### Data provided
[Start of section]

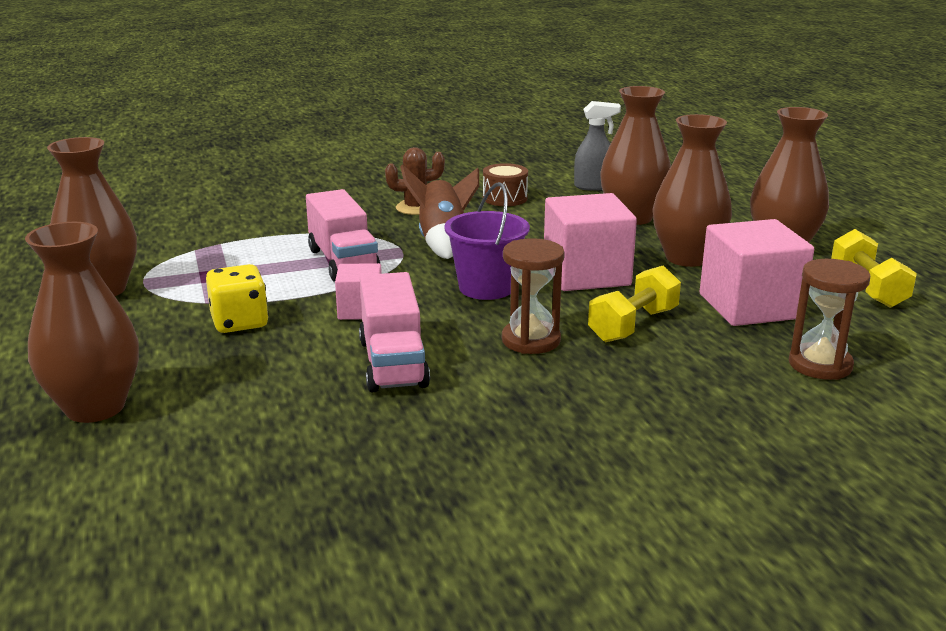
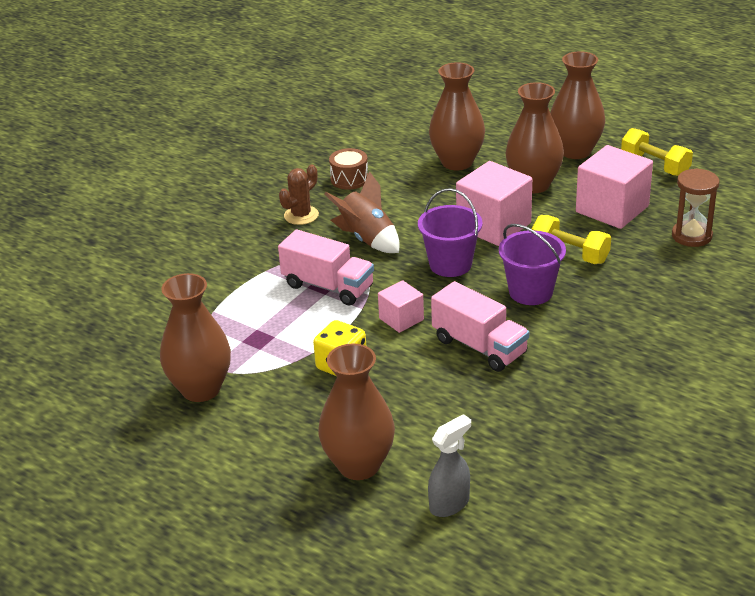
camera: 35 degrees left, 10 degrees up
(531, 340) = (530, 292): brown hourglass -> purple bucket
(593, 186) = (393, 142): grey spray bottle -> grey spray bottle (450, 504)
(633, 325) = (570, 253): yellow dumbbell -> yellow dumbbell turned 60 degrees counterclockwise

[End of section]

For each line above that carries the word "degrees", copy it out.

### Answer space
camera: 35 degrees left, 10 degrees up
(633, 325) = (570, 253): yellow dumbbell -> yellow dumbbell turned 60 degrees counterclockwise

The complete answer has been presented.